══ MATERIALS PROVIDED

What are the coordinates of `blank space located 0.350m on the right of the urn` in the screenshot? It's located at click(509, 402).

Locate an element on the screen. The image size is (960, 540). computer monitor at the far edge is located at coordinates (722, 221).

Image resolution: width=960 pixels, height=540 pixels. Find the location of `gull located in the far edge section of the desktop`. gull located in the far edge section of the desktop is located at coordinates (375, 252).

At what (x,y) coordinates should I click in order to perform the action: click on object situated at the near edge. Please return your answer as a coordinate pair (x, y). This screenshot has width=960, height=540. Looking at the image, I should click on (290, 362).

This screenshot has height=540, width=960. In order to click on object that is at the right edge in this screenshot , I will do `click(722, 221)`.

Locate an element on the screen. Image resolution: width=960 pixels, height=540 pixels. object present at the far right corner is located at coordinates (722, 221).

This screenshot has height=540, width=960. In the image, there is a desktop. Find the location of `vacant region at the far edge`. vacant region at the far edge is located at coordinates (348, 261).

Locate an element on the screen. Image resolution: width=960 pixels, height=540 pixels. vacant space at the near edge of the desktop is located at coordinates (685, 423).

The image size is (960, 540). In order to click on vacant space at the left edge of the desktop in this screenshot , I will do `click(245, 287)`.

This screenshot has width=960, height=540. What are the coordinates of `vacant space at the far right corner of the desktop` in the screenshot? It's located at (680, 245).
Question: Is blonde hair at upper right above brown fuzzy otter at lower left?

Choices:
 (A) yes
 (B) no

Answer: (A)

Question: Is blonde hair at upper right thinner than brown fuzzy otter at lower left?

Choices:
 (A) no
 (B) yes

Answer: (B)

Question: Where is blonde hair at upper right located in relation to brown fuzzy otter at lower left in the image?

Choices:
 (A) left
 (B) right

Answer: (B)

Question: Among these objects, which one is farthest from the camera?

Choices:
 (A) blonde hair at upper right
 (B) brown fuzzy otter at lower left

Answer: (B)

════

Write out all of the rows above again, replacing every "desktop" with "table" and leaving everything else unchanged.

What are the coordinates of `blank space located 0.350m on the right of the urn` in the screenshot? It's located at click(509, 402).

Locate an element on the screen. The image size is (960, 540). computer monitor at the far edge is located at coordinates (722, 221).

Image resolution: width=960 pixels, height=540 pixels. Find the location of `gull located in the far edge section of the table`. gull located in the far edge section of the table is located at coordinates (375, 252).

At what (x,y) coordinates should I click in order to perform the action: click on object situated at the near edge. Please return your answer as a coordinate pair (x, y). This screenshot has width=960, height=540. Looking at the image, I should click on (290, 362).

This screenshot has height=540, width=960. In order to click on object that is at the right edge in this screenshot , I will do `click(722, 221)`.

Locate an element on the screen. Image resolution: width=960 pixels, height=540 pixels. object present at the far right corner is located at coordinates (722, 221).

This screenshot has height=540, width=960. In the image, there is a table. Find the location of `vacant region at the far edge`. vacant region at the far edge is located at coordinates (348, 261).

Locate an element on the screen. Image resolution: width=960 pixels, height=540 pixels. vacant space at the near edge of the table is located at coordinates (685, 423).

The image size is (960, 540). In order to click on vacant space at the left edge of the table in this screenshot , I will do `click(245, 287)`.

This screenshot has width=960, height=540. What are the coordinates of `vacant space at the far right corner of the table` in the screenshot? It's located at (680, 245).
Question: Is blonde hair at upper right above brown fuzzy otter at lower left?

Choices:
 (A) yes
 (B) no

Answer: (A)

Question: Is blonde hair at upper right thinner than brown fuzzy otter at lower left?

Choices:
 (A) no
 (B) yes

Answer: (B)

Question: Where is blonde hair at upper right located in relation to brown fuzzy otter at lower left in the image?

Choices:
 (A) left
 (B) right

Answer: (B)

Question: Among these objects, which one is farthest from the camera?

Choices:
 (A) blonde hair at upper right
 (B) brown fuzzy otter at lower left

Answer: (B)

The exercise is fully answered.